Could you transcribe every record below exactly as written, leaving out any pictures?

BEGIN

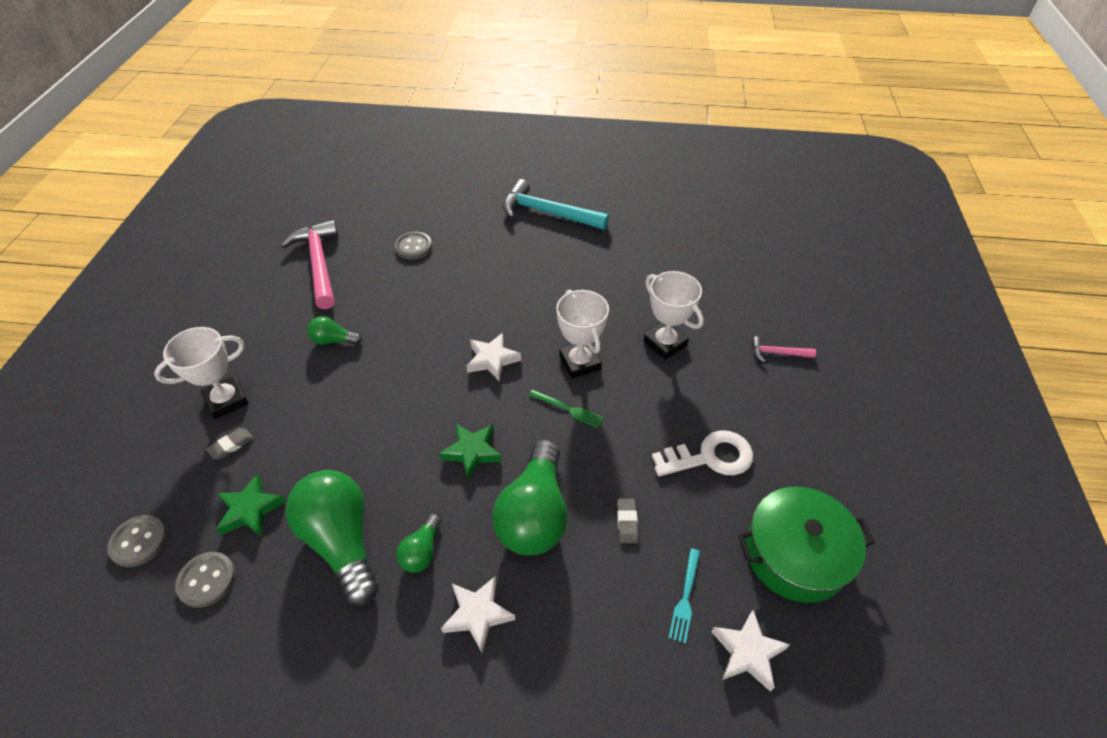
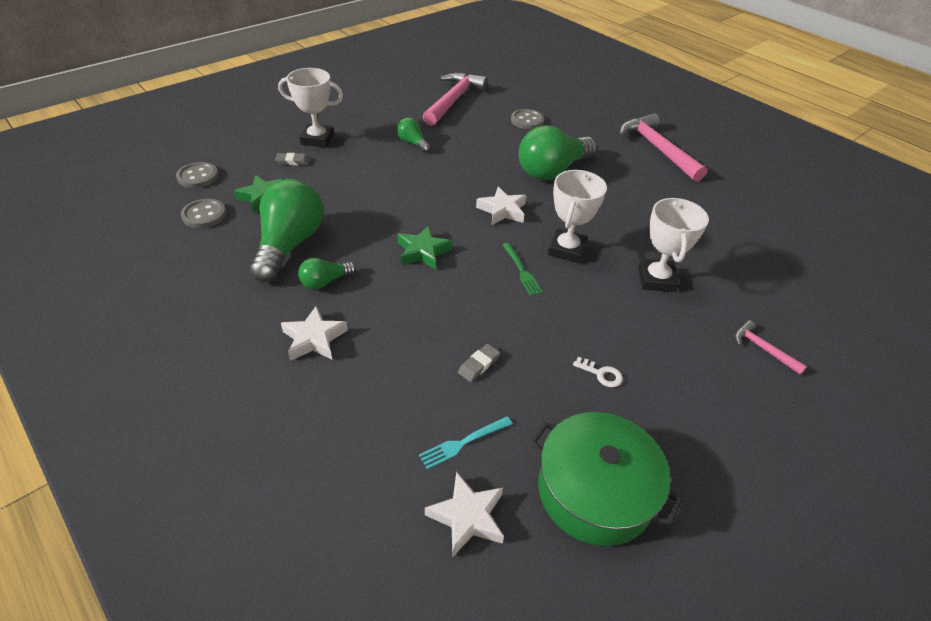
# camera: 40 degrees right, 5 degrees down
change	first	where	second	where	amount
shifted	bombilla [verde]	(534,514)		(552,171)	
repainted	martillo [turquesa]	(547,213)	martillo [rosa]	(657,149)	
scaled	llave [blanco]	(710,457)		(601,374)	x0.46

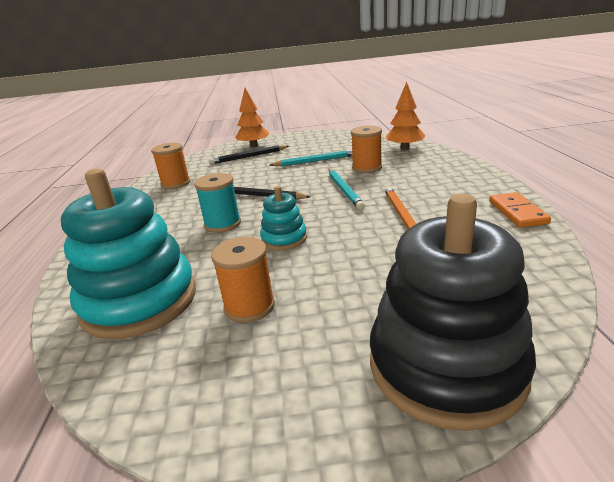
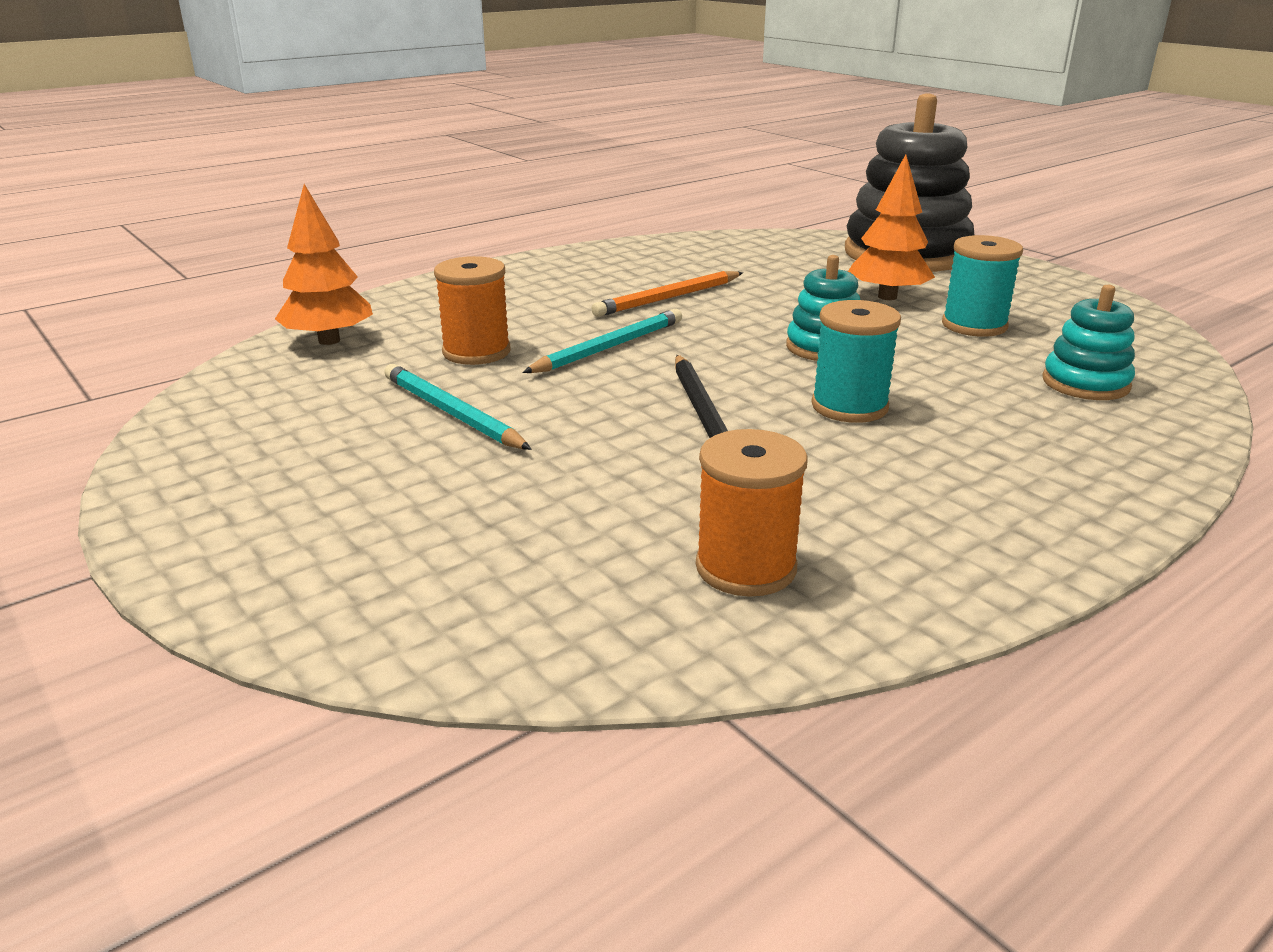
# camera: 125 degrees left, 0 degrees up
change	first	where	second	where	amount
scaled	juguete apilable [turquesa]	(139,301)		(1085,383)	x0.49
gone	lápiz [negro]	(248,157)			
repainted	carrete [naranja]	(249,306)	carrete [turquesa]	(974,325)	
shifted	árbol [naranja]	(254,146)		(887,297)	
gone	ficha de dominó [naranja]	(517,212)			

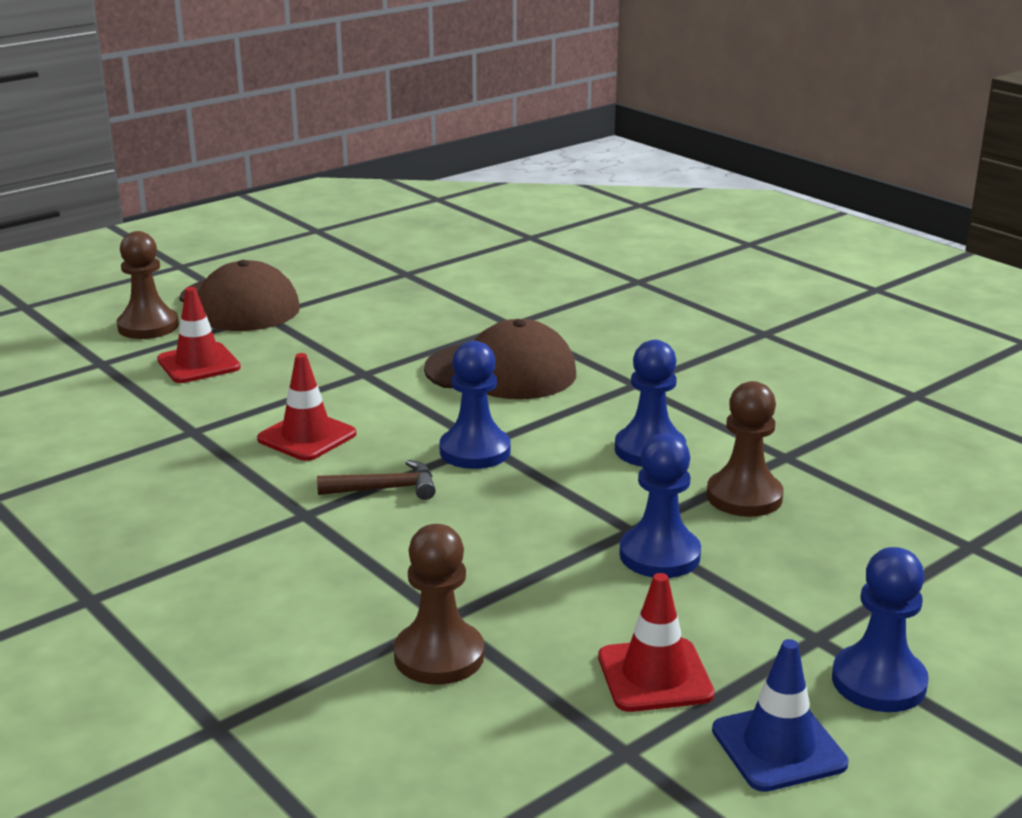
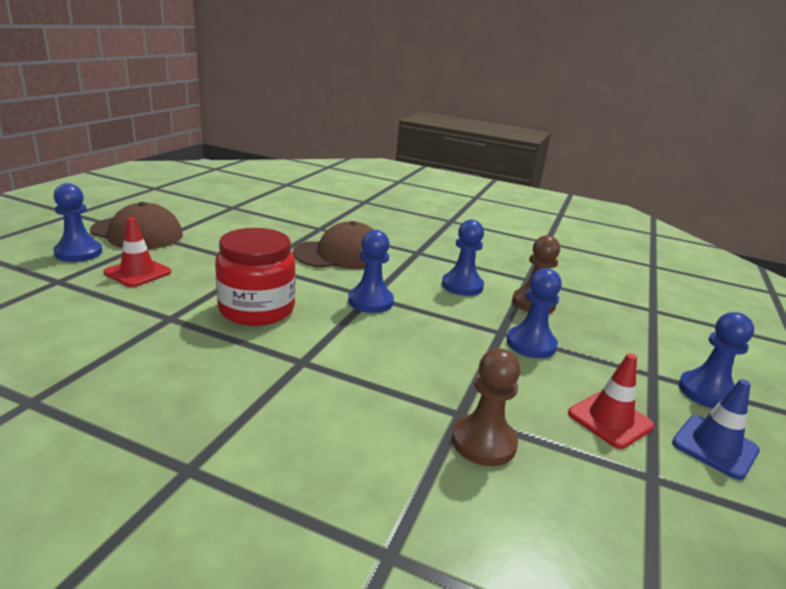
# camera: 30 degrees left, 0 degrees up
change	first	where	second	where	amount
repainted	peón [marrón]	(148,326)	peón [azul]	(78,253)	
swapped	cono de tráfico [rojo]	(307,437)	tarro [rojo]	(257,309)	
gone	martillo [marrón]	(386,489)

END

Response area =
# camera: 40 degrees right, 5 degrees down
change	first	where	second	where	amount
shifted	bombilla [verde]	(534,514)		(552,171)	
repainted	martillo [turquesa]	(547,213)	martillo [rosa]	(657,149)	
scaled	llave [blanco]	(710,457)		(601,374)	x0.46

# camera: 125 degrees left, 0 degrees up
change	first	where	second	where	amount
scaled	juguete apilable [turquesa]	(139,301)		(1085,383)	x0.49
gone	lápiz [negro]	(248,157)			
repainted	carrete [naranja]	(249,306)	carrete [turquesa]	(974,325)	
shifted	árbol [naranja]	(254,146)		(887,297)	
gone	ficha de dominó [naranja]	(517,212)			

# camera: 30 degrees left, 0 degrees up
change	first	where	second	where	amount
repainted	peón [marrón]	(148,326)	peón [azul]	(78,253)	
swapped	cono de tráfico [rojo]	(307,437)	tarro [rojo]	(257,309)	
gone	martillo [marrón]	(386,489)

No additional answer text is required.